WHAT THE TASK ASKS - Restate the full listing word for word and leave the pictures out.

DATA RECORDS -
• • • • • • •
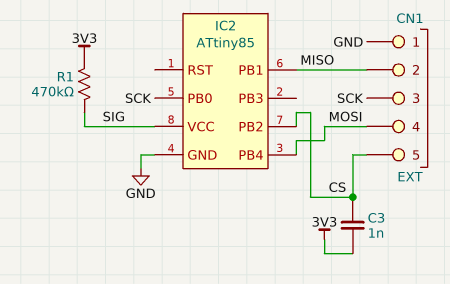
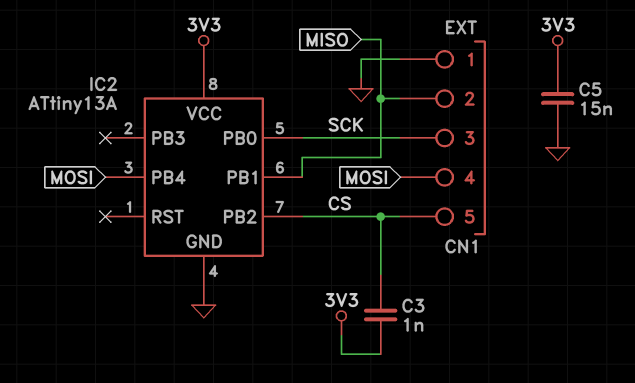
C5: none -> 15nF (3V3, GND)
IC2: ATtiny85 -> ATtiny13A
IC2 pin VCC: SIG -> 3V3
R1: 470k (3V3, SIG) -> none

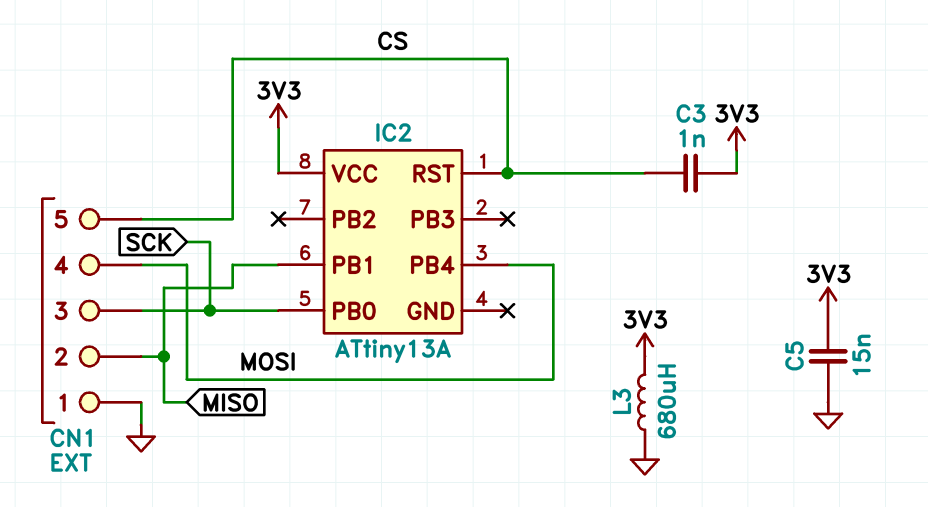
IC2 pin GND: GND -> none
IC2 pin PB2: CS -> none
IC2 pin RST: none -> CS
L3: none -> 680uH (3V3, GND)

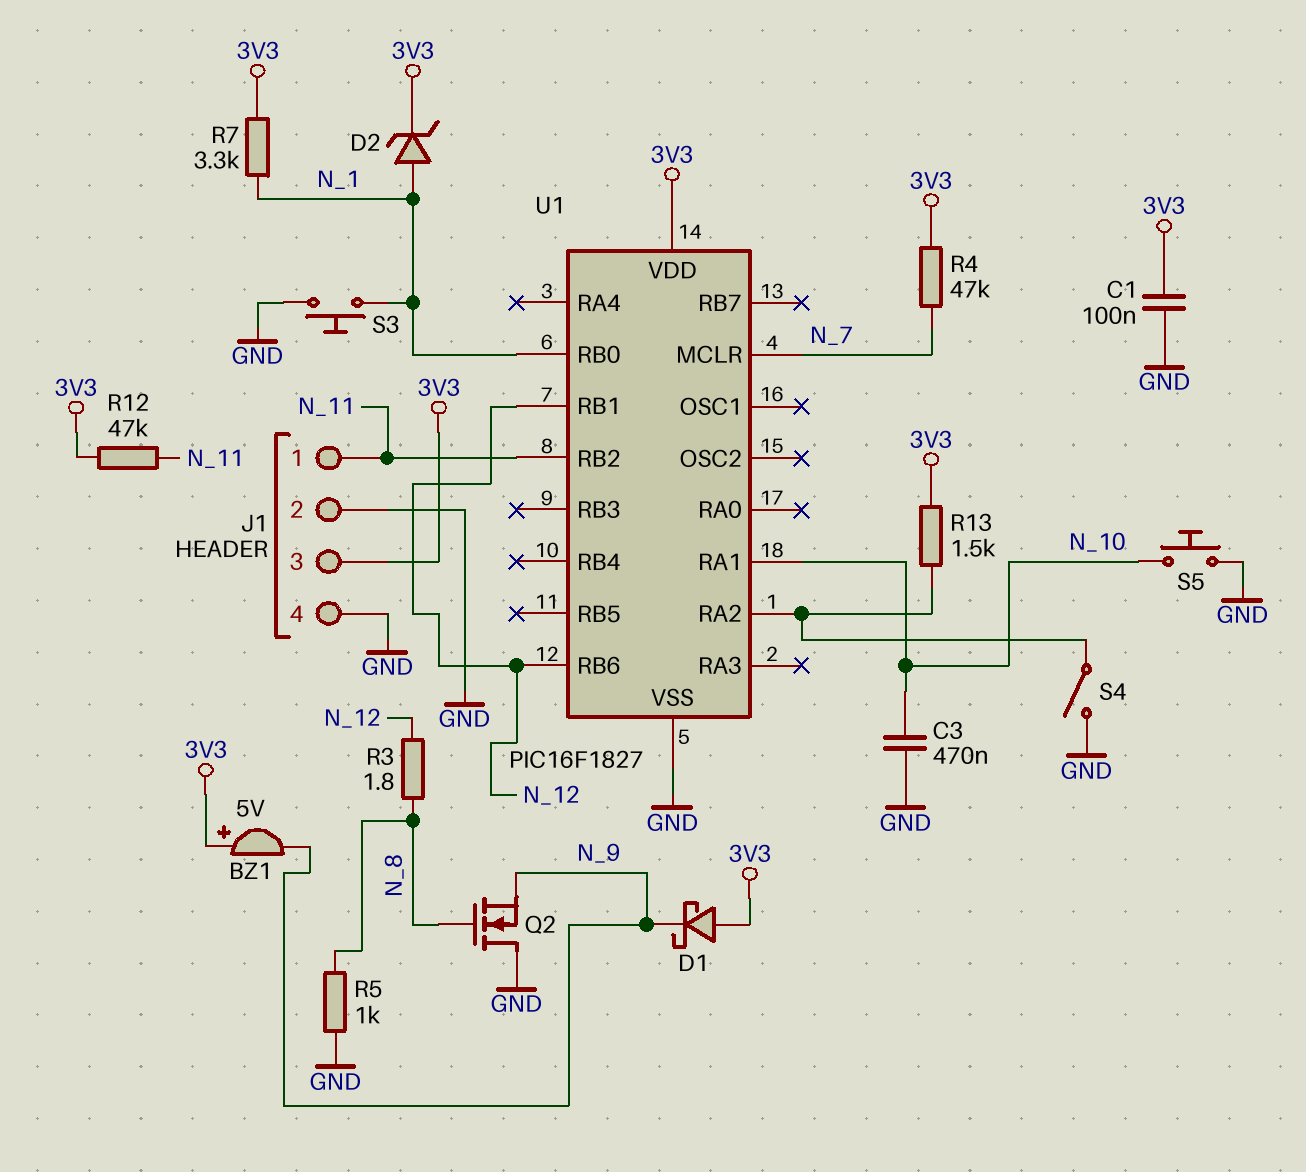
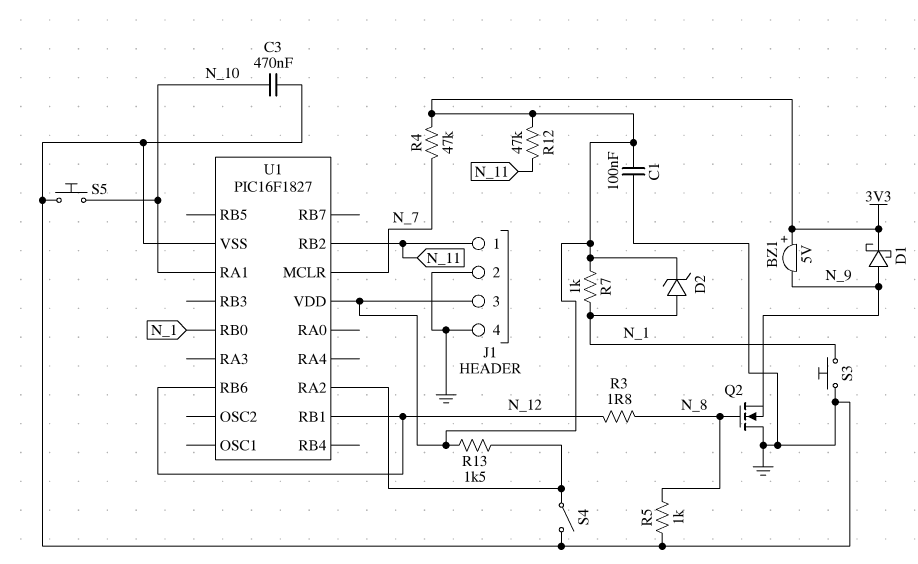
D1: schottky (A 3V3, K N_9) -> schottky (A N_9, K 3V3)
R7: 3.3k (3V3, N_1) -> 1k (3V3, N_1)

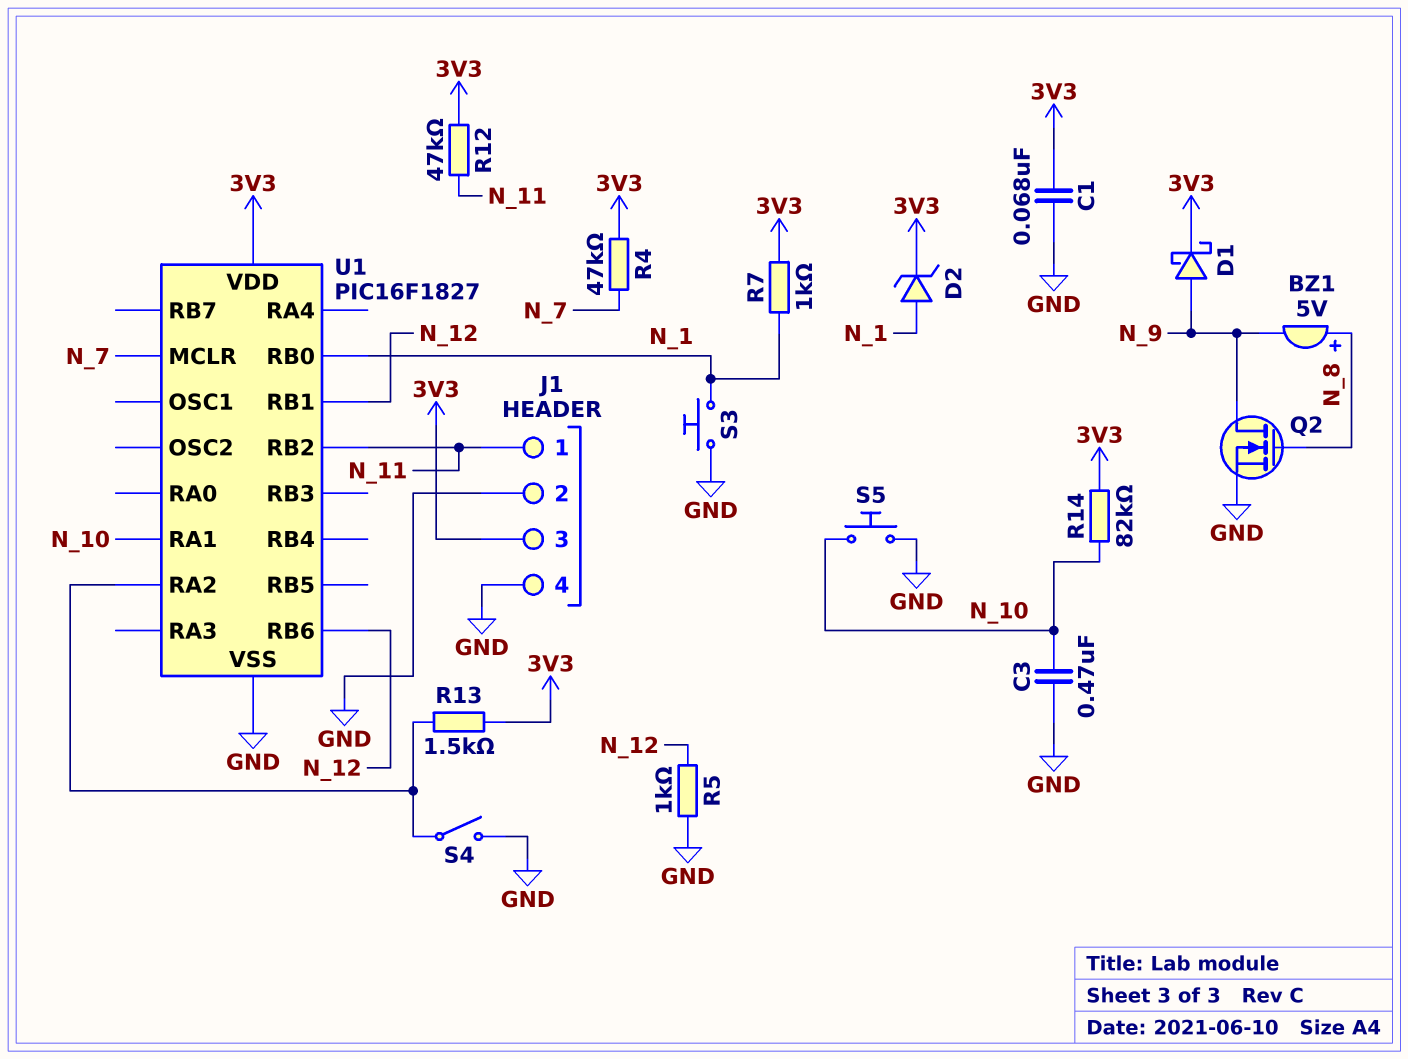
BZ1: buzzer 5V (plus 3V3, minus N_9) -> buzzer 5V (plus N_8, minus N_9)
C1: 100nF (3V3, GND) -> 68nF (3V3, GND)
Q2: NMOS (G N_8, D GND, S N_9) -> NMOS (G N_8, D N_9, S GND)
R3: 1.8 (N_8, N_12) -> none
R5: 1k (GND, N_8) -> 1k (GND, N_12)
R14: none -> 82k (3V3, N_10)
• • • • • • •
SOLVED EXERCISE -
C5: none -> 15nF (3V3, GND)
IC2: ATtiny85 -> ATtiny13A
IC2 pin VCC: SIG -> 3V3
R1: 470k (3V3, SIG) -> none

IC2 pin GND: GND -> none
IC2 pin PB2: CS -> none
IC2 pin RST: none -> CS
L3: none -> 680uH (3V3, GND)

D1: schottky (A 3V3, K N_9) -> schottky (A N_9, K 3V3)
R7: 3.3k (3V3, N_1) -> 1k (3V3, N_1)

BZ1: buzzer 5V (plus 3V3, minus N_9) -> buzzer 5V (plus N_8, minus N_9)
C1: 100nF (3V3, GND) -> 68nF (3V3, GND)
Q2: NMOS (G N_8, D GND, S N_9) -> NMOS (G N_8, D N_9, S GND)
R3: 1.8 (N_8, N_12) -> none
R5: 1k (GND, N_8) -> 1k (GND, N_12)
R14: none -> 82k (3V3, N_10)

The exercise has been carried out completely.